Task brief:
Where does the word "diode" show up in the records? Copy every line that holds it.

Task input:
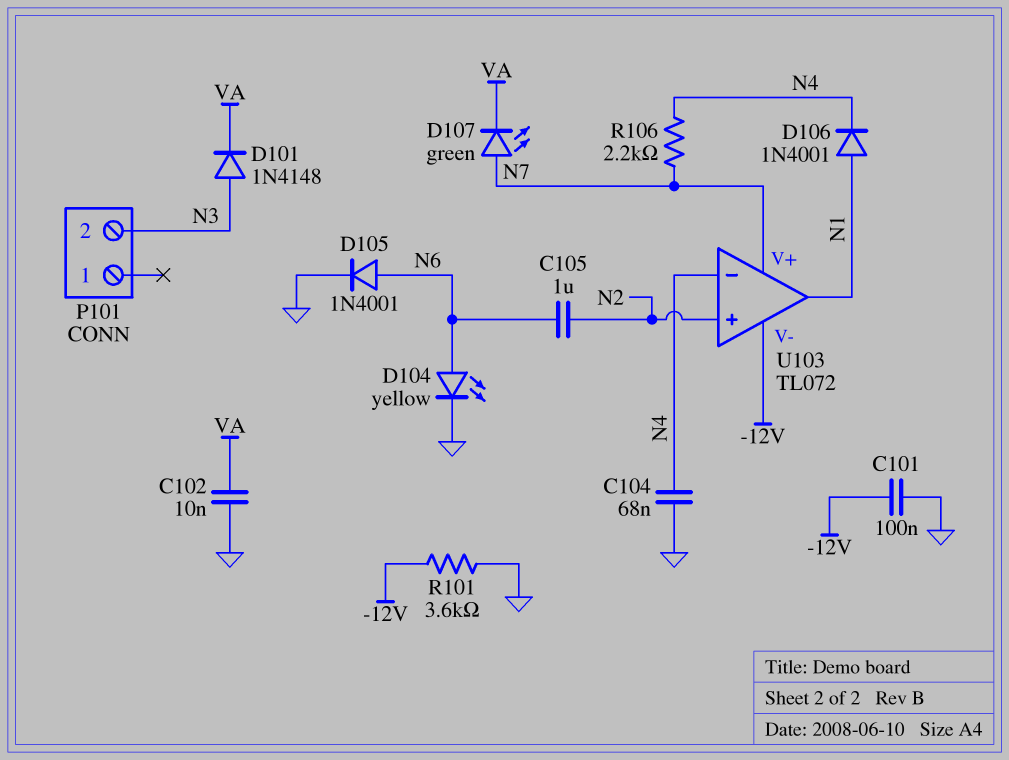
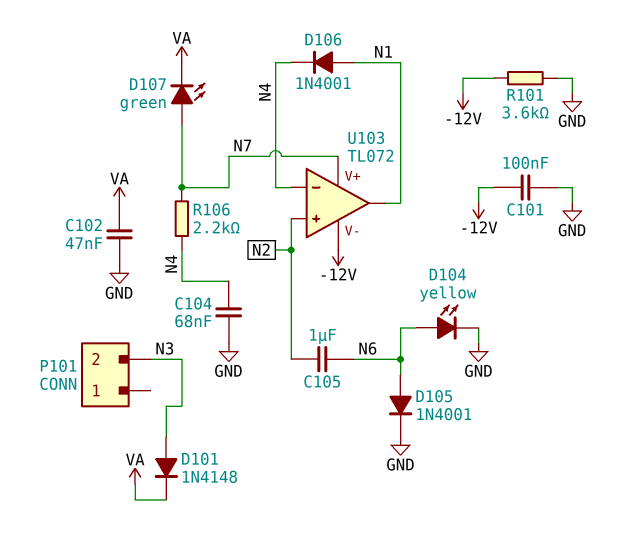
C102: 10nF (GND, VA) -> 47nF (GND, VA)

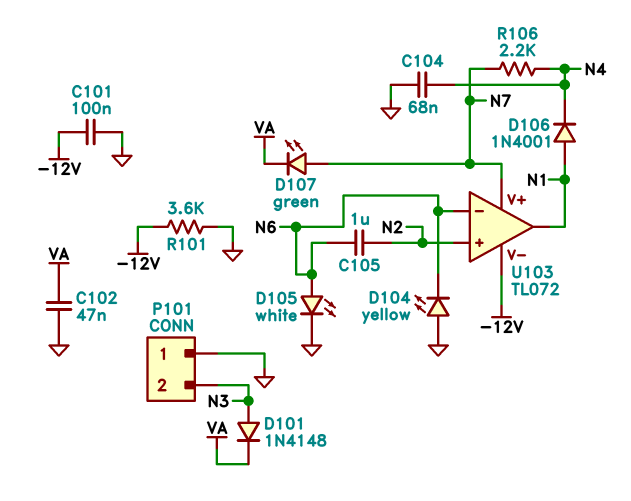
D104: LED yellow (A N6, K GND) -> LED yellow (A GND, K N6)
D105: diode 1N4001 (A N6, K GND) -> LED white (A N6, K GND)
P101 pin 1: none -> GND
U103 pin in-: N4 -> N6

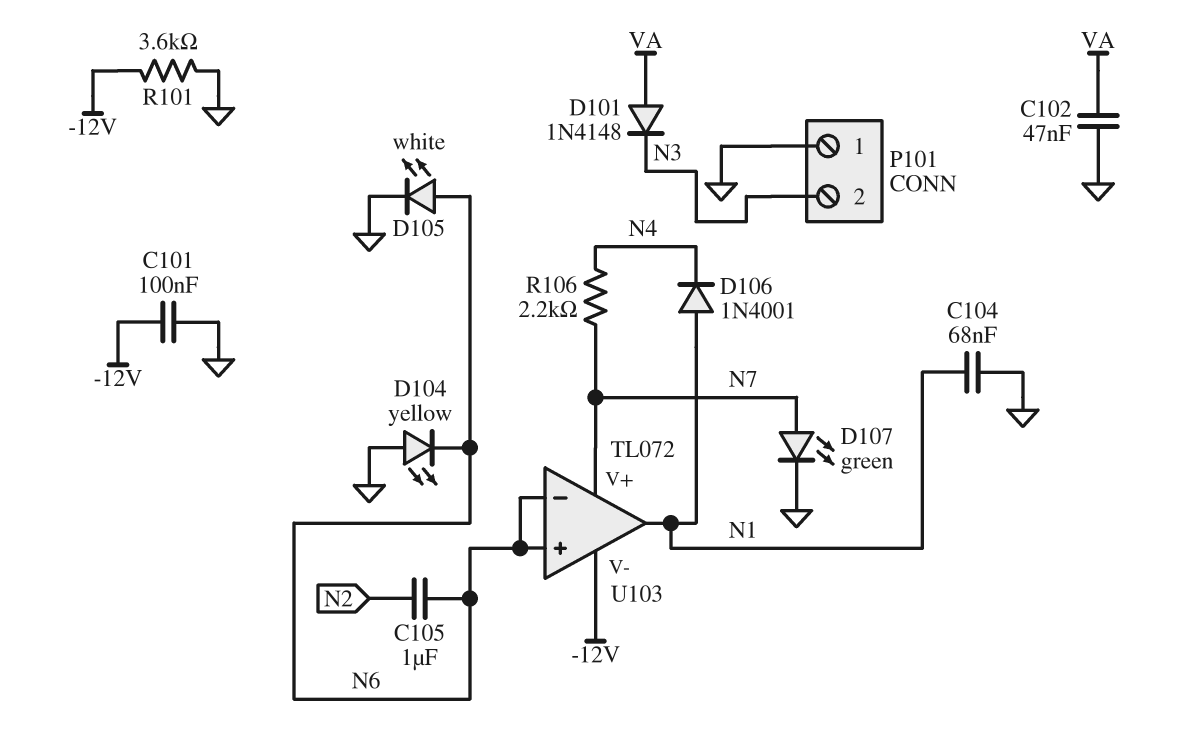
C104: 68nF (GND, N4) -> 68nF (GND, N1)
D101: diode 1N4148 (A N3, K VA) -> diode 1N4148 (A VA, K N3)
D107: LED green (A N7, K VA) -> LED green (A N7, K GND)
U103 pin in+: N2 -> N6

Your solution:
D105: diode 1N4001 (A N6, K GND) -> LED white (A N6, K GND)
D101: diode 1N4148 (A N3, K VA) -> diode 1N4148 (A VA, K N3)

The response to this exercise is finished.